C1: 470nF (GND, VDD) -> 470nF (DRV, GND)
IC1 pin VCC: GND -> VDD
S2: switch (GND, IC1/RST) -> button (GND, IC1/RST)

==

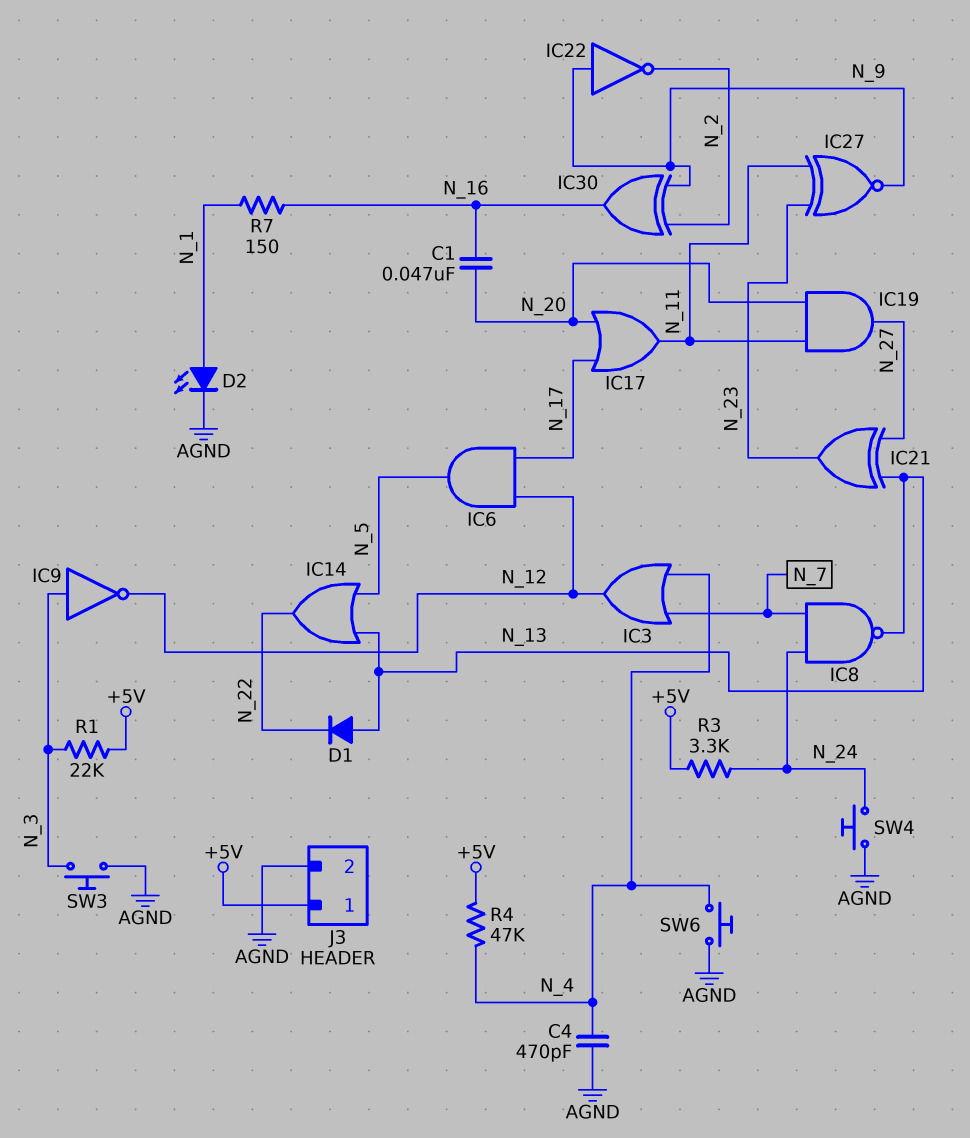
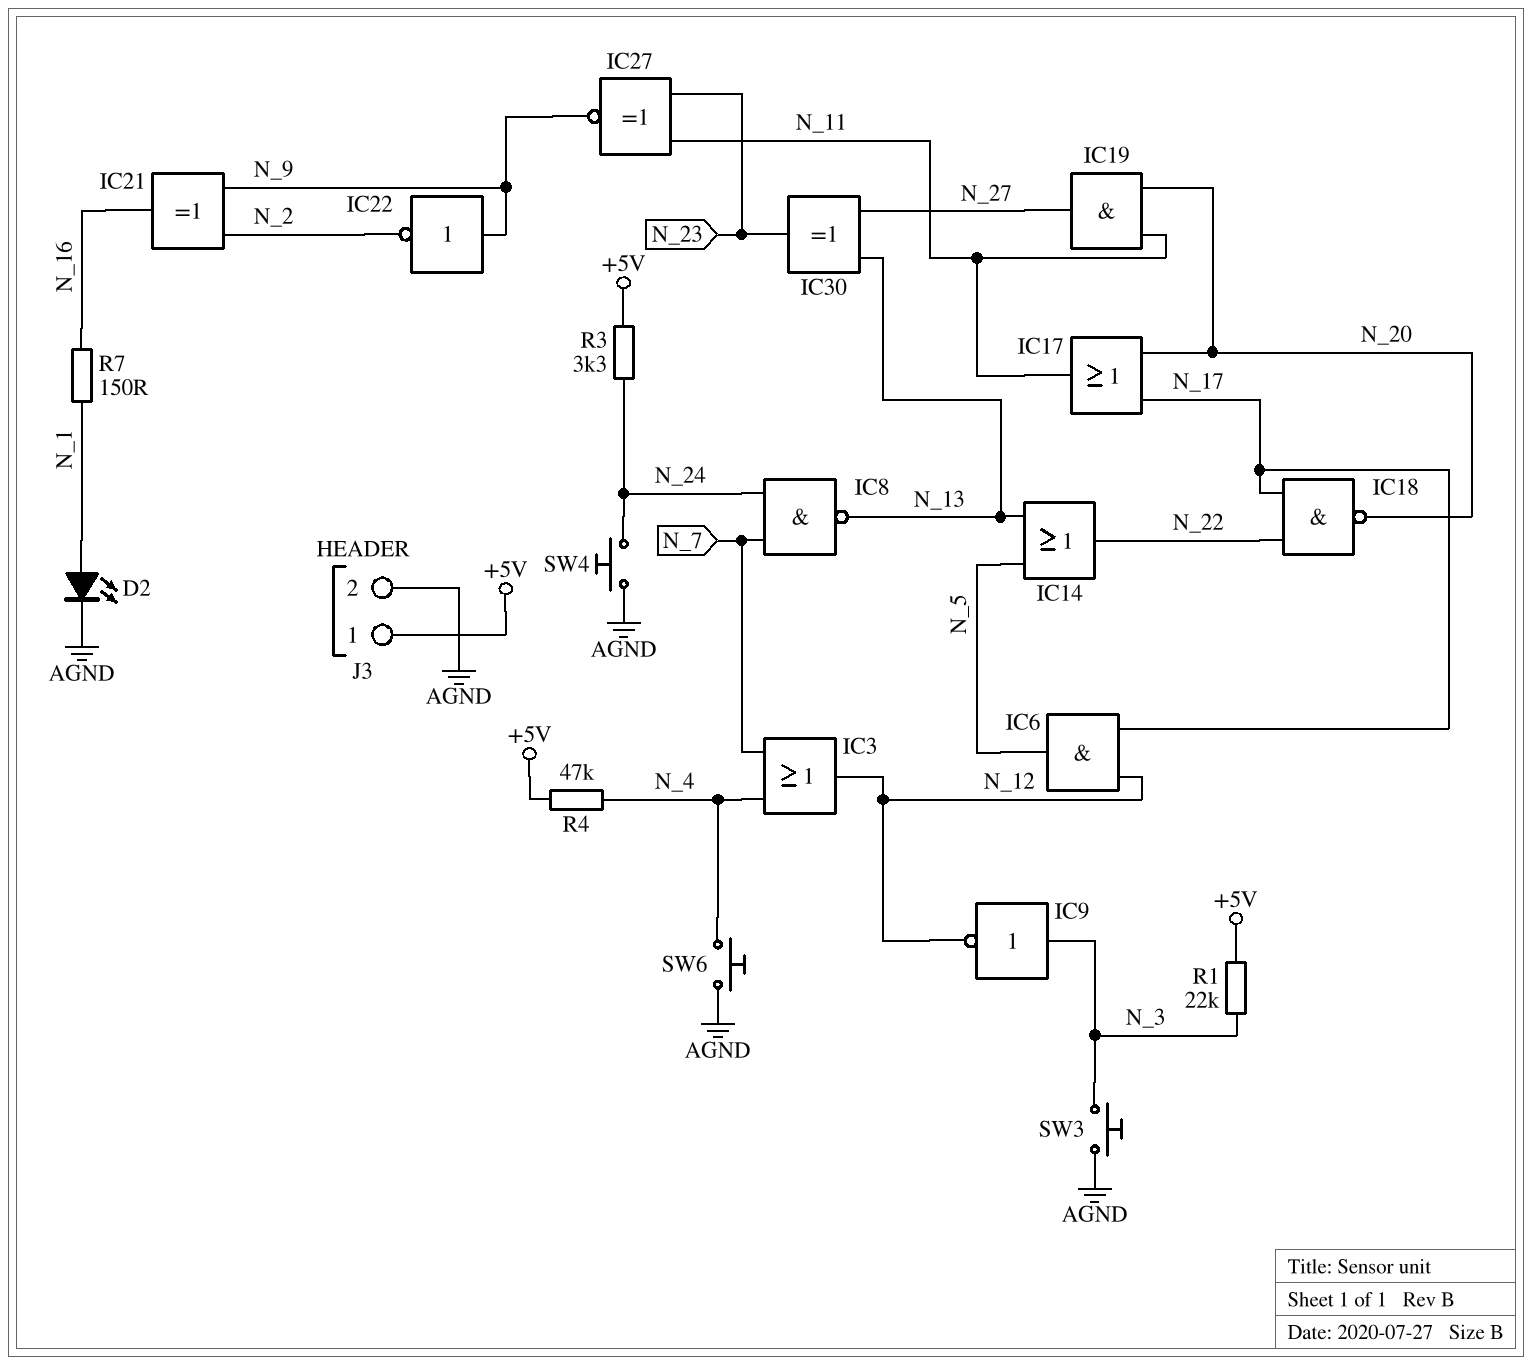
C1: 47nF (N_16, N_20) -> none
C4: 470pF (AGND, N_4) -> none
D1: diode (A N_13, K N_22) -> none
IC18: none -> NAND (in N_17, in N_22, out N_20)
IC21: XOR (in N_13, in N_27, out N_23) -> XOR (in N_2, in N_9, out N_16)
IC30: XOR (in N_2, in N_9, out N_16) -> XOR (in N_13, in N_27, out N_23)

== What is expected ==
There is a line with "C4: 470pF (AGND, N_4) -> none" and a line with "IC30: XOR (in" above. Copy exactly those two lines and all lines between them, with nothing else.

== Reply ==
C4: 470pF (AGND, N_4) -> none
D1: diode (A N_13, K N_22) -> none
IC18: none -> NAND (in N_17, in N_22, out N_20)
IC21: XOR (in N_13, in N_27, out N_23) -> XOR (in N_2, in N_9, out N_16)
IC30: XOR (in N_2, in N_9, out N_16) -> XOR (in N_13, in N_27, out N_23)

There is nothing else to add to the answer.